#### [INSTRUCTIONS TO FOLLOW]
Images are to be left out when the records below are printed word for word.

#### [GIVEN RECORDS]
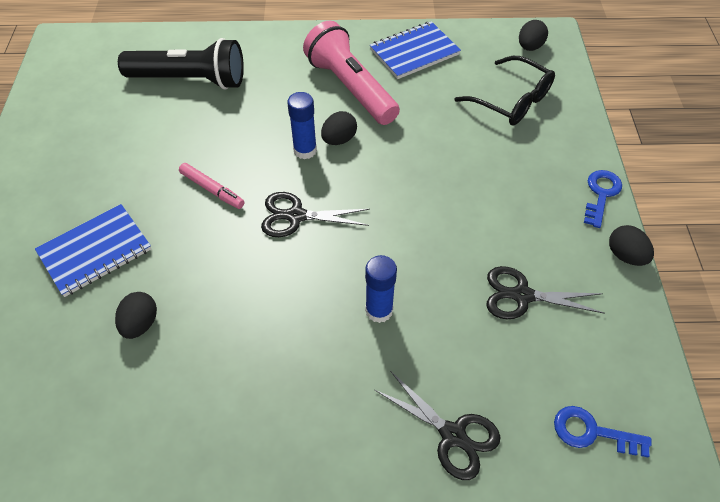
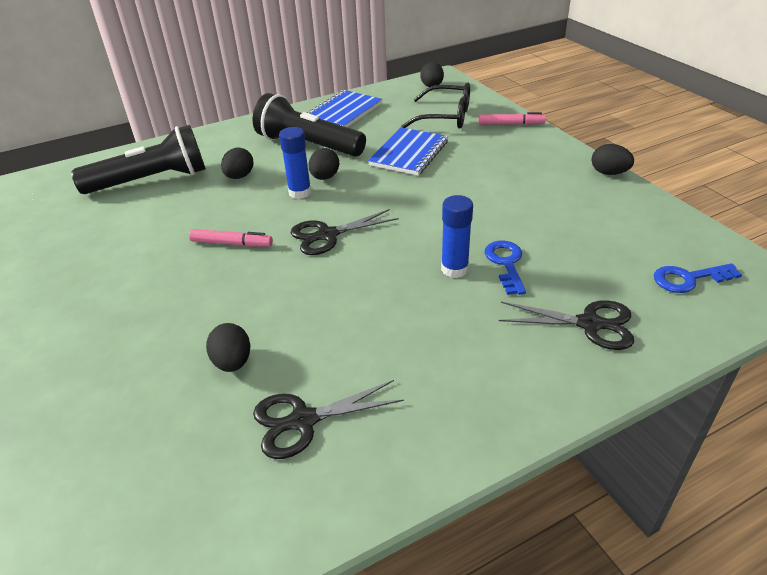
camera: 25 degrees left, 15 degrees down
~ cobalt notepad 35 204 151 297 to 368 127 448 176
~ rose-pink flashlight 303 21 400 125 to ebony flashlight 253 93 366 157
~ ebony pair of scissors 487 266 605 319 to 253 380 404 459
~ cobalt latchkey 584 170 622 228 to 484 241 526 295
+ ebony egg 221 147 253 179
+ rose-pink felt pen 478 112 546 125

#### [ANSWER BOX]
camera: 25 degrees left, 15 degrees down
~ cobalt notepad 35 204 151 297 to 368 127 448 176
~ rose-pink flashlight 303 21 400 125 to ebony flashlight 253 93 366 157
~ ebony pair of scissors 487 266 605 319 to 253 380 404 459
~ cobalt latchkey 584 170 622 228 to 484 241 526 295
+ ebony egg 221 147 253 179
+ rose-pink felt pen 478 112 546 125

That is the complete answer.